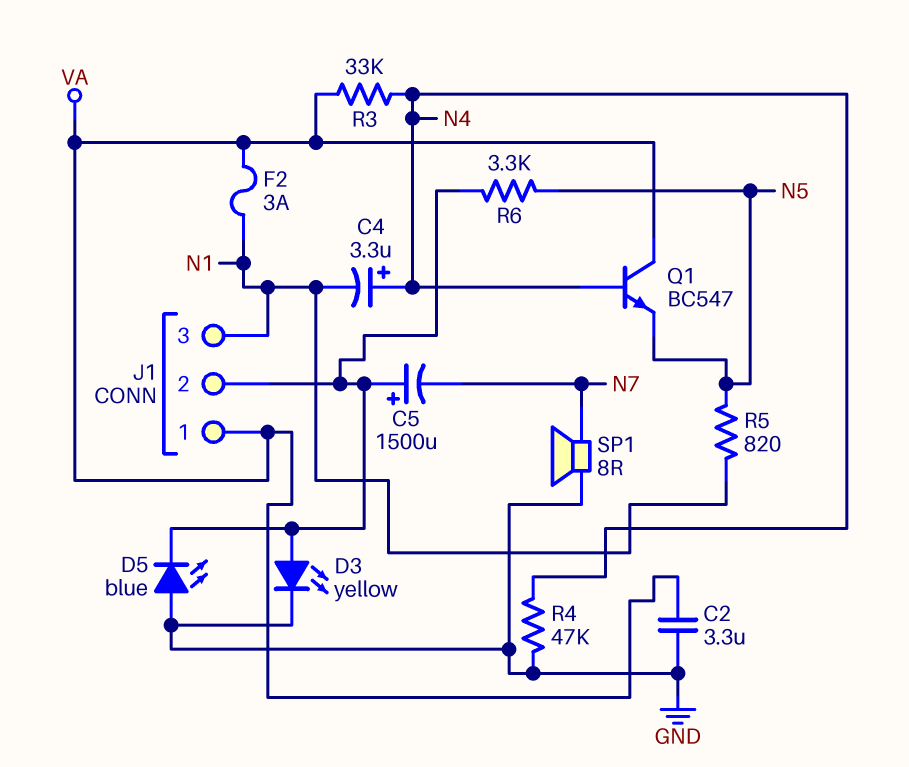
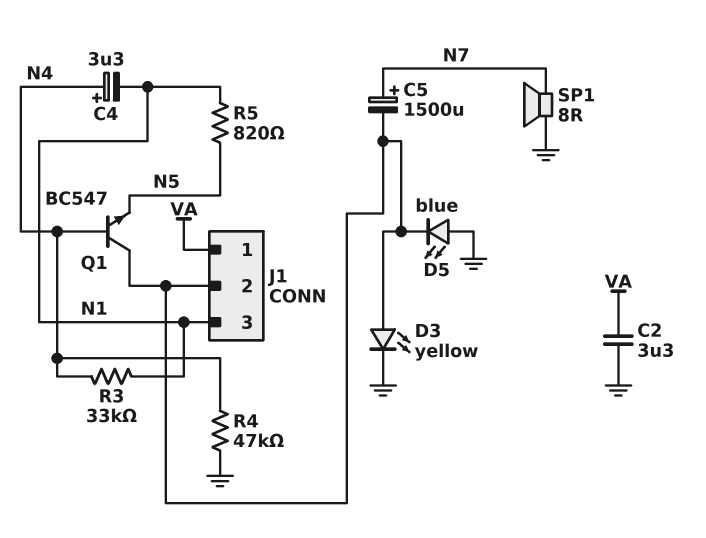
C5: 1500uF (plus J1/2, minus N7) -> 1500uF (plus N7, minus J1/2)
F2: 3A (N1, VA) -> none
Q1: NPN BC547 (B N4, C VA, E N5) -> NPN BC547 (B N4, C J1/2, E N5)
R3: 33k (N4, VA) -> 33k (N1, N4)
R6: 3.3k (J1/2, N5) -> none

-=-=-

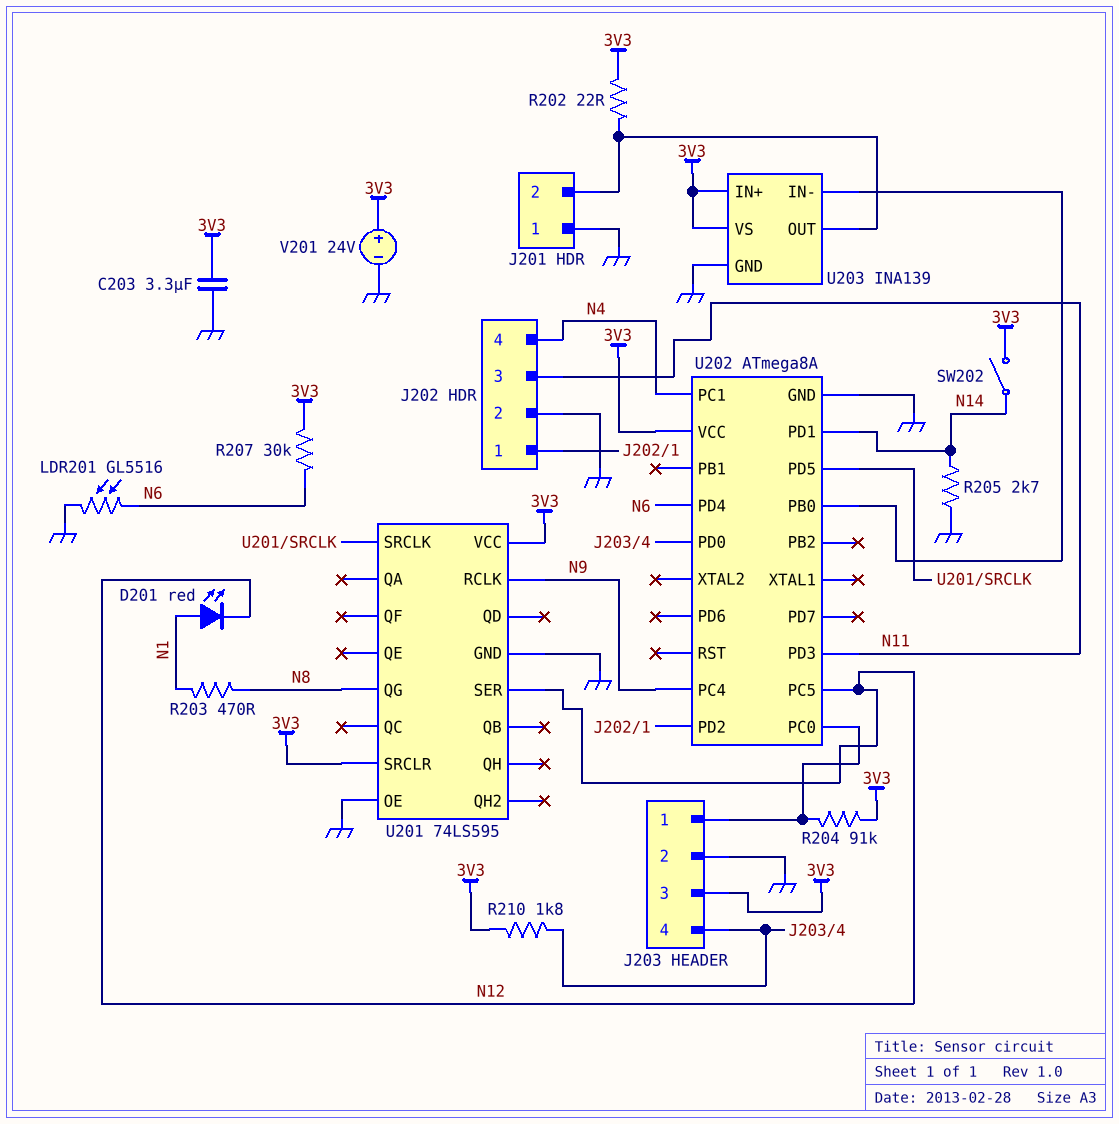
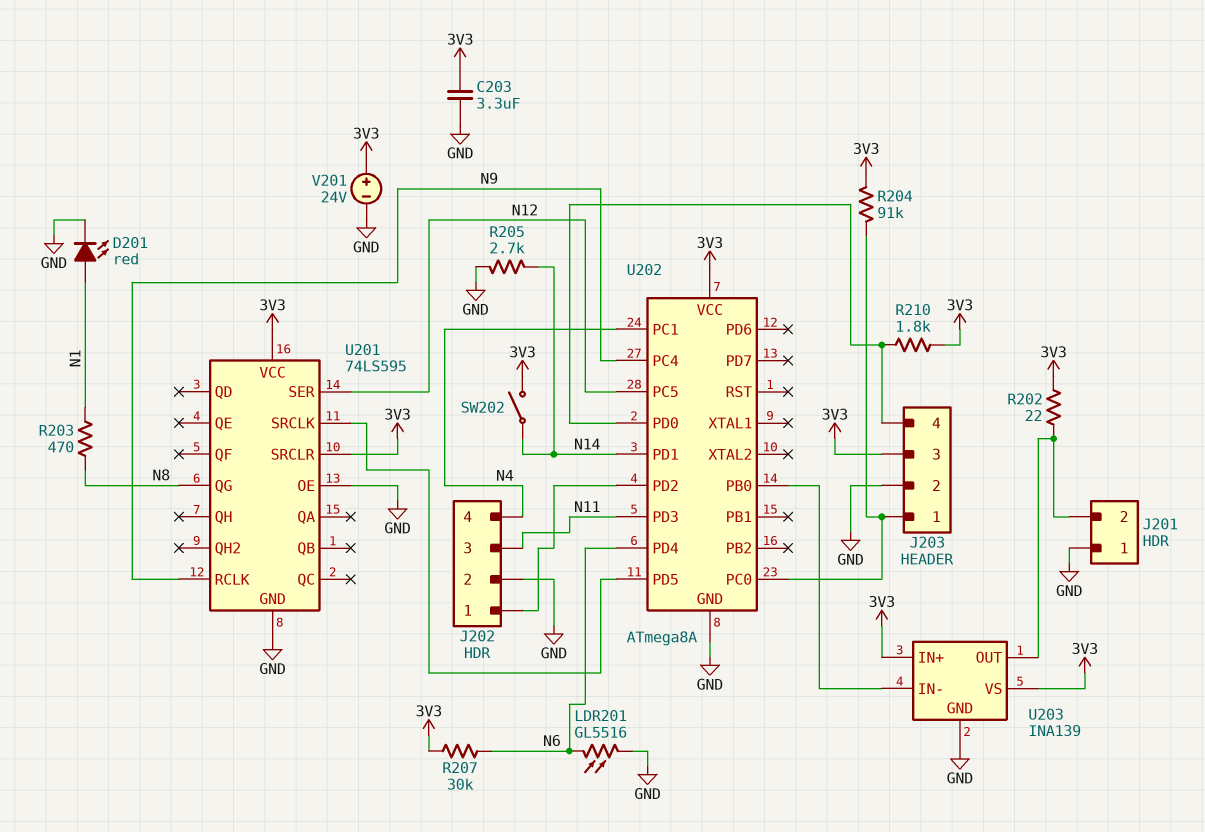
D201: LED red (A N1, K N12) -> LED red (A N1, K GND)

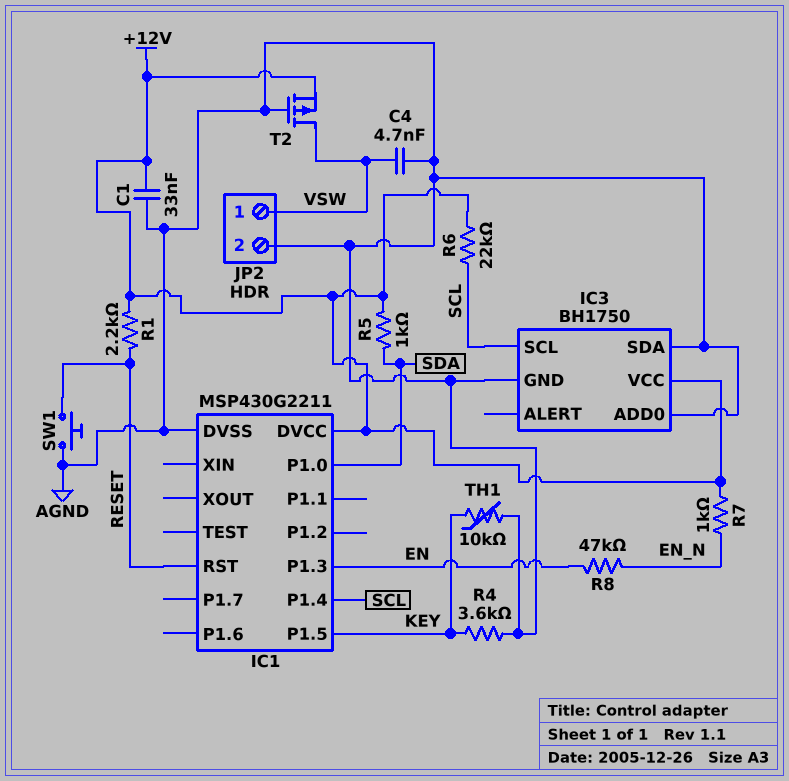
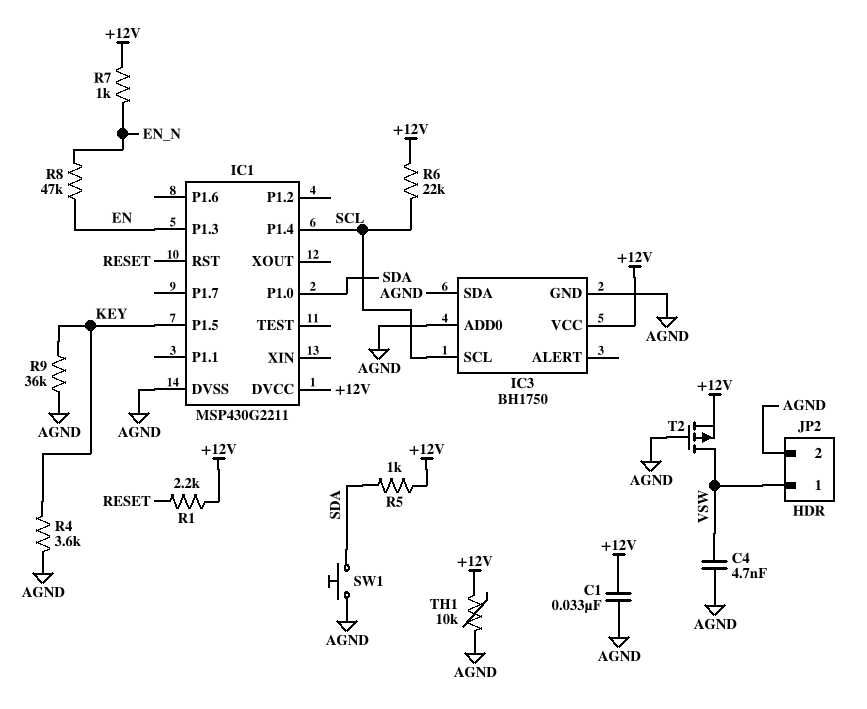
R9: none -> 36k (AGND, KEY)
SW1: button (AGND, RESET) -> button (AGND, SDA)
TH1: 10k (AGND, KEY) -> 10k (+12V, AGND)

-=-=-

WHAT TO PRODUCE>
Starting at the line that has "SW1: button (AGND, RESET)" and ending at the line that has "TH1: 10k (AGND, KEY) -> 10k (+12V, AGND)", please write out the lines above exactly, leaving out all others.

RESPONSE TO THE TASK>
SW1: button (AGND, RESET) -> button (AGND, SDA)
TH1: 10k (AGND, KEY) -> 10k (+12V, AGND)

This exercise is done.